> _What is expected_: Begin at the first line of the records below and, please, give each line again exactly until the line with "LED pin SIG: D23 -> D33" is included.

+---+

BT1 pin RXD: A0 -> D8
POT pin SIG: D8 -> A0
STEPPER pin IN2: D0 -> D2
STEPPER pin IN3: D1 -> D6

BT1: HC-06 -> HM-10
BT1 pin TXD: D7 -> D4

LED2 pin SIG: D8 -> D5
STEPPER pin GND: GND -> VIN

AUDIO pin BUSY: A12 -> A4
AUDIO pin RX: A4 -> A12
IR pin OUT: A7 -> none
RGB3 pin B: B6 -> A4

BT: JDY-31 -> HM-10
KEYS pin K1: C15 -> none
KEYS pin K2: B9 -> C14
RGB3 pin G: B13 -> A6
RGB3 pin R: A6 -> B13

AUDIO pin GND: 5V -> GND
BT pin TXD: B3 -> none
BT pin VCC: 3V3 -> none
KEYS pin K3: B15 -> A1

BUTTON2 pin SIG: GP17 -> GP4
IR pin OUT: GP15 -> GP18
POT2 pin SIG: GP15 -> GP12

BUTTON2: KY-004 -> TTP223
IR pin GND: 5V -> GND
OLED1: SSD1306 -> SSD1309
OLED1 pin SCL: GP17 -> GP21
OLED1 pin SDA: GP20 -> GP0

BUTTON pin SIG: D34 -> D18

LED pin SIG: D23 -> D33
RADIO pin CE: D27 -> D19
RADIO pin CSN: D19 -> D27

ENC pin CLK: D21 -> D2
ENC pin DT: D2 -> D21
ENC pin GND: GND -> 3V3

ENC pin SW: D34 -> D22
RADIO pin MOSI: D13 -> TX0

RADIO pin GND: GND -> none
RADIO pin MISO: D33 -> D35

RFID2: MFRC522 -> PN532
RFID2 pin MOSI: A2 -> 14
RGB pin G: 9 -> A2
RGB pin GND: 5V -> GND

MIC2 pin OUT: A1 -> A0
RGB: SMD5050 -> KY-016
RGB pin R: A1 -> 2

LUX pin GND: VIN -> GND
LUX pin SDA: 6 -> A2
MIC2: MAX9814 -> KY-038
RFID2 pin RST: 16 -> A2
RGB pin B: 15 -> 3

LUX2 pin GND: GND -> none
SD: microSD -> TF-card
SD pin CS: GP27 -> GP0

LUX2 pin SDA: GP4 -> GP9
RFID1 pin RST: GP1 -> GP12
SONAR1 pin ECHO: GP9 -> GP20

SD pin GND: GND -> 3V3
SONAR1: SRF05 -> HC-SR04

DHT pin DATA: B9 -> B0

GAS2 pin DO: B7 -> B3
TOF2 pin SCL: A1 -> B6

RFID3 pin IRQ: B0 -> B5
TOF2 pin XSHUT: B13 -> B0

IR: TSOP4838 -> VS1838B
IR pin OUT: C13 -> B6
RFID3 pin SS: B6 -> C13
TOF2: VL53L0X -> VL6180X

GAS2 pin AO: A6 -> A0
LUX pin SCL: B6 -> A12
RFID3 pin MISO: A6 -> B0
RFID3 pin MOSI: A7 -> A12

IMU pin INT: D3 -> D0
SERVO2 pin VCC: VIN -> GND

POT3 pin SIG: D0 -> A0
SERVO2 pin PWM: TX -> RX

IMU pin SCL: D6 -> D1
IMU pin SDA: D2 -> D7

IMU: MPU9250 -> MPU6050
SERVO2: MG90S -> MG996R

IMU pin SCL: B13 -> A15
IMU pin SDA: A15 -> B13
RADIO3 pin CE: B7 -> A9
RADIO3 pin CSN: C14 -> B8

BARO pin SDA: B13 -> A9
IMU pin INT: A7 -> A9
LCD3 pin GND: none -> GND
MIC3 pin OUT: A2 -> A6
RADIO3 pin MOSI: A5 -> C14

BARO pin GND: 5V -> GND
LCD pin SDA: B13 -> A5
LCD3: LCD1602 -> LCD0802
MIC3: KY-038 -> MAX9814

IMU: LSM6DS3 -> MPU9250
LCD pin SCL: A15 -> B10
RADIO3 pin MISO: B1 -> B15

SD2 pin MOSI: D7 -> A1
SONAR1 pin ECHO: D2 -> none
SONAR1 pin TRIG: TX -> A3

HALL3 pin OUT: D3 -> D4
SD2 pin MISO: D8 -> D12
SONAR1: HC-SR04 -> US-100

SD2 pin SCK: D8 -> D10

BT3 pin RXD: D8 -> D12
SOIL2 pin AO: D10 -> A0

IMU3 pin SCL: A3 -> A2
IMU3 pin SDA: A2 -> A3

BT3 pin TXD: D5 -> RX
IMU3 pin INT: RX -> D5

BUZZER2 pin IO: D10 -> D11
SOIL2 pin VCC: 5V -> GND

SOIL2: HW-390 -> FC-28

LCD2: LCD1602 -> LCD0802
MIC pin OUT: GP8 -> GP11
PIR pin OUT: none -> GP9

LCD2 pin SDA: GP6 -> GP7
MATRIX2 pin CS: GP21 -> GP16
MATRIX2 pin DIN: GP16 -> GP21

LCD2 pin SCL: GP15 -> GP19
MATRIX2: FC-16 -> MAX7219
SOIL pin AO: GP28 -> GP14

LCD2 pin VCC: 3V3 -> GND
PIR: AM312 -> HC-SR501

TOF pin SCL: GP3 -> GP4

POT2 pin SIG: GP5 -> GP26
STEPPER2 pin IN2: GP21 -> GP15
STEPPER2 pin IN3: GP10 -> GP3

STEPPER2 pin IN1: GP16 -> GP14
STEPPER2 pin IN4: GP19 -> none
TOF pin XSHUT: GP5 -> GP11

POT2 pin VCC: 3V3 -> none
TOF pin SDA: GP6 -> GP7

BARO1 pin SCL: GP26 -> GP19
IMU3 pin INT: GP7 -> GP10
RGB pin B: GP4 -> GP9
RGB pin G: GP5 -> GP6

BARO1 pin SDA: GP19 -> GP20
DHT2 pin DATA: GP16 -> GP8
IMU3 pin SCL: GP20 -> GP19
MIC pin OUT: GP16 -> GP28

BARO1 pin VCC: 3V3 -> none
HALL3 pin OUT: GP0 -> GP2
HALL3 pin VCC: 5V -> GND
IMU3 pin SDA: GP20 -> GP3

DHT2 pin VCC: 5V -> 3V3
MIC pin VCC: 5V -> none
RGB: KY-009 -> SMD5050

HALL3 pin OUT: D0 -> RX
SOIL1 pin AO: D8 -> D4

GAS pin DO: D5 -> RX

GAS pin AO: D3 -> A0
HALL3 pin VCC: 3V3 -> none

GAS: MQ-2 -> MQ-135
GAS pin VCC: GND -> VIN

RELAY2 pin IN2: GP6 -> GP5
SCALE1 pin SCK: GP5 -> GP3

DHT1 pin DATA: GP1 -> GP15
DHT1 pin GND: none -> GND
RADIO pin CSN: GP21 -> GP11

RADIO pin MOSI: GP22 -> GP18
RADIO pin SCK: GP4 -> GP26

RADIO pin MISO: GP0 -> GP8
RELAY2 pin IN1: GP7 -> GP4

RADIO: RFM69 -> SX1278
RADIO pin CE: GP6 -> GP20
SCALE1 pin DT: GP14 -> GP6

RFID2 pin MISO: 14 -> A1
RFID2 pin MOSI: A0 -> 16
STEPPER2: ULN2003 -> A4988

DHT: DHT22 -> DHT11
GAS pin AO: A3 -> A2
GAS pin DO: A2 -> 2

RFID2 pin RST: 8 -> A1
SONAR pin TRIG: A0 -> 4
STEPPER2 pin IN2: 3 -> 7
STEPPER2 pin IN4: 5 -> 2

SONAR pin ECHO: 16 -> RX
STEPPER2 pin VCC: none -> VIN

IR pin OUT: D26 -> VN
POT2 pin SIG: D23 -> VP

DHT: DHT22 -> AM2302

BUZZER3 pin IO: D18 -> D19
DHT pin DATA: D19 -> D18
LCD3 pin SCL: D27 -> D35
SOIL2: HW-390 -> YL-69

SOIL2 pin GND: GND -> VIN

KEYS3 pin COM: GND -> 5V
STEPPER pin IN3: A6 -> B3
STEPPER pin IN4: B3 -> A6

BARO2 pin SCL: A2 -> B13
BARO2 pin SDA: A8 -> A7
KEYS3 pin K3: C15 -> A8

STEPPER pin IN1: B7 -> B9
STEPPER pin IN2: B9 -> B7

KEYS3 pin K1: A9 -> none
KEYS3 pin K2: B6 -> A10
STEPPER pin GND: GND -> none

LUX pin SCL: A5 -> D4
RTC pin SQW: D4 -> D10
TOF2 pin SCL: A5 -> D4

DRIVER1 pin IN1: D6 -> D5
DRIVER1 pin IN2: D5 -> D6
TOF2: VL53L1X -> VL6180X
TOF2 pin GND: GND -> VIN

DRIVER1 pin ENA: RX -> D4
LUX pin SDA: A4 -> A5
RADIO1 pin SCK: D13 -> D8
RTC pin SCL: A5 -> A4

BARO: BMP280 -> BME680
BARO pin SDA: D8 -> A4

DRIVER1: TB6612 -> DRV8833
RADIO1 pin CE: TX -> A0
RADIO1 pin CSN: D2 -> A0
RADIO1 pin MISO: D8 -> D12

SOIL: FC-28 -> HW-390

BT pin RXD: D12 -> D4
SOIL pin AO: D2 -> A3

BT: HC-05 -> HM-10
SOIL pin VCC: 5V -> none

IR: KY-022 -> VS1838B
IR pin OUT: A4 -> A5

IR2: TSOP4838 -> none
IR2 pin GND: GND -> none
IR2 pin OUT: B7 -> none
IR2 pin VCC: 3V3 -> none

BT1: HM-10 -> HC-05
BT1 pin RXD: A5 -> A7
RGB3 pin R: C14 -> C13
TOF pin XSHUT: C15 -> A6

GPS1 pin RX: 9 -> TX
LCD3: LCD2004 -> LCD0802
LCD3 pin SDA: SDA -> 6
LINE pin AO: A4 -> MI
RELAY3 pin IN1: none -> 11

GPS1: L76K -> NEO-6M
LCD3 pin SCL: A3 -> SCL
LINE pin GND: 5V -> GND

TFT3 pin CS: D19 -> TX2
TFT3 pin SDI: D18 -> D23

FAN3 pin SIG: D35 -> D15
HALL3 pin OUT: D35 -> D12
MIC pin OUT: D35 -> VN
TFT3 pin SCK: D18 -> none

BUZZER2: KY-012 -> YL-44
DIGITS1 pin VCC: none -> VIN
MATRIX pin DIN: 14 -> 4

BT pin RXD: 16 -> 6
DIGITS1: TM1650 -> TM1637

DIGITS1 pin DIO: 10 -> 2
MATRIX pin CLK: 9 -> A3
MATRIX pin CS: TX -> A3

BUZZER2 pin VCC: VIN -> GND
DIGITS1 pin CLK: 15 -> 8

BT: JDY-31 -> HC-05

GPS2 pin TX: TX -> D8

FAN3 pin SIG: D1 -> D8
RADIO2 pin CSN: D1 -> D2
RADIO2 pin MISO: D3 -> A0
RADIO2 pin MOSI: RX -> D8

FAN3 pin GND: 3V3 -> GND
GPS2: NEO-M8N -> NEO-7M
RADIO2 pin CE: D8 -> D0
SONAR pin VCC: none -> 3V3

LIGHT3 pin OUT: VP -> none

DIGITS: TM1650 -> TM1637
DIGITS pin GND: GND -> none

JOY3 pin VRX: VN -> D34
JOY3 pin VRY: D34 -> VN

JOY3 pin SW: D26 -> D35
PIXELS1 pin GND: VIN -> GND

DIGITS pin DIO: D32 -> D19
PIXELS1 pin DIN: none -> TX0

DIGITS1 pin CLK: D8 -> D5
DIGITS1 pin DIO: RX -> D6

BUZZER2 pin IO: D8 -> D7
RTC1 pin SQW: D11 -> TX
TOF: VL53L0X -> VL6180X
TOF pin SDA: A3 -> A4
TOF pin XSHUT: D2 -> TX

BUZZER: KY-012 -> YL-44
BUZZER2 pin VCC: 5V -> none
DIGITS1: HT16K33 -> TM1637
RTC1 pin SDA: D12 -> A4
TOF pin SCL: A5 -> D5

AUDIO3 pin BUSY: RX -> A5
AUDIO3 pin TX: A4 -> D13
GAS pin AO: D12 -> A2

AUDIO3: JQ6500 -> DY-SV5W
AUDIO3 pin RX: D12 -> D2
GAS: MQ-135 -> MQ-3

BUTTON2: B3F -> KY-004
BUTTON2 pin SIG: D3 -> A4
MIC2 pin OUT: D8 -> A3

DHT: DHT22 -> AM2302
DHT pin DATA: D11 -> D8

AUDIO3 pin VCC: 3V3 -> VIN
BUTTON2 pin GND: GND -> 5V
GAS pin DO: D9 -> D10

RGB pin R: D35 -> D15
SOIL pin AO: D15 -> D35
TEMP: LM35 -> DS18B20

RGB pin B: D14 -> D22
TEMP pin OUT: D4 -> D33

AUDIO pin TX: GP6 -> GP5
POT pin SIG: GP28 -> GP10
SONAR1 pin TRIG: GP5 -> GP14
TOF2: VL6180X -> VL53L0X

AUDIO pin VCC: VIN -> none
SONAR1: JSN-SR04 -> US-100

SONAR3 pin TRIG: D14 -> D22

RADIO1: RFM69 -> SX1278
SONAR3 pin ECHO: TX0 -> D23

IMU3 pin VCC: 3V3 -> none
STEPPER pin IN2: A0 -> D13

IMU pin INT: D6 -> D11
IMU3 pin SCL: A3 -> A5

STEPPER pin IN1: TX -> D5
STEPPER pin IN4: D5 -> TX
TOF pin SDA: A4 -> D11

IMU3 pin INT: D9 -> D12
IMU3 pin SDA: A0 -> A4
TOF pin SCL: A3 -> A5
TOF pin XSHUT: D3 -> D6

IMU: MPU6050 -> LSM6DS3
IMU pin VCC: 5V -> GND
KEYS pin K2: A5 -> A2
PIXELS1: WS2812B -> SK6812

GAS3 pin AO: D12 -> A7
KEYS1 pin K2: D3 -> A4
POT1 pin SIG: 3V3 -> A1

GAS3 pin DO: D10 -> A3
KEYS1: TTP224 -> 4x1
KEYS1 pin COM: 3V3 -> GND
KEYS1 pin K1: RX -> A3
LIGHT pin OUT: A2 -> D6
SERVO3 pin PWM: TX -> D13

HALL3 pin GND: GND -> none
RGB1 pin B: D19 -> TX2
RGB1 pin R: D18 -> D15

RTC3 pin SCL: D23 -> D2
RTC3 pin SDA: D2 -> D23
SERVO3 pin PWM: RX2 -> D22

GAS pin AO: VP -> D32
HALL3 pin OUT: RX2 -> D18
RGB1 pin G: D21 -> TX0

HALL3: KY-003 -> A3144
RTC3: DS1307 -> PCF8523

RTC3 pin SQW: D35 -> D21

+---+

> _Reply to the exercise_:
BT1 pin RXD: A0 -> D8
POT pin SIG: D8 -> A0
STEPPER pin IN2: D0 -> D2
STEPPER pin IN3: D1 -> D6

BT1: HC-06 -> HM-10
BT1 pin TXD: D7 -> D4

LED2 pin SIG: D8 -> D5
STEPPER pin GND: GND -> VIN

AUDIO pin BUSY: A12 -> A4
AUDIO pin RX: A4 -> A12
IR pin OUT: A7 -> none
RGB3 pin B: B6 -> A4

BT: JDY-31 -> HM-10
KEYS pin K1: C15 -> none
KEYS pin K2: B9 -> C14
RGB3 pin G: B13 -> A6
RGB3 pin R: A6 -> B13

AUDIO pin GND: 5V -> GND
BT pin TXD: B3 -> none
BT pin VCC: 3V3 -> none
KEYS pin K3: B15 -> A1

BUTTON2 pin SIG: GP17 -> GP4
IR pin OUT: GP15 -> GP18
POT2 pin SIG: GP15 -> GP12

BUTTON2: KY-004 -> TTP223
IR pin GND: 5V -> GND
OLED1: SSD1306 -> SSD1309
OLED1 pin SCL: GP17 -> GP21
OLED1 pin SDA: GP20 -> GP0

BUTTON pin SIG: D34 -> D18

LED pin SIG: D23 -> D33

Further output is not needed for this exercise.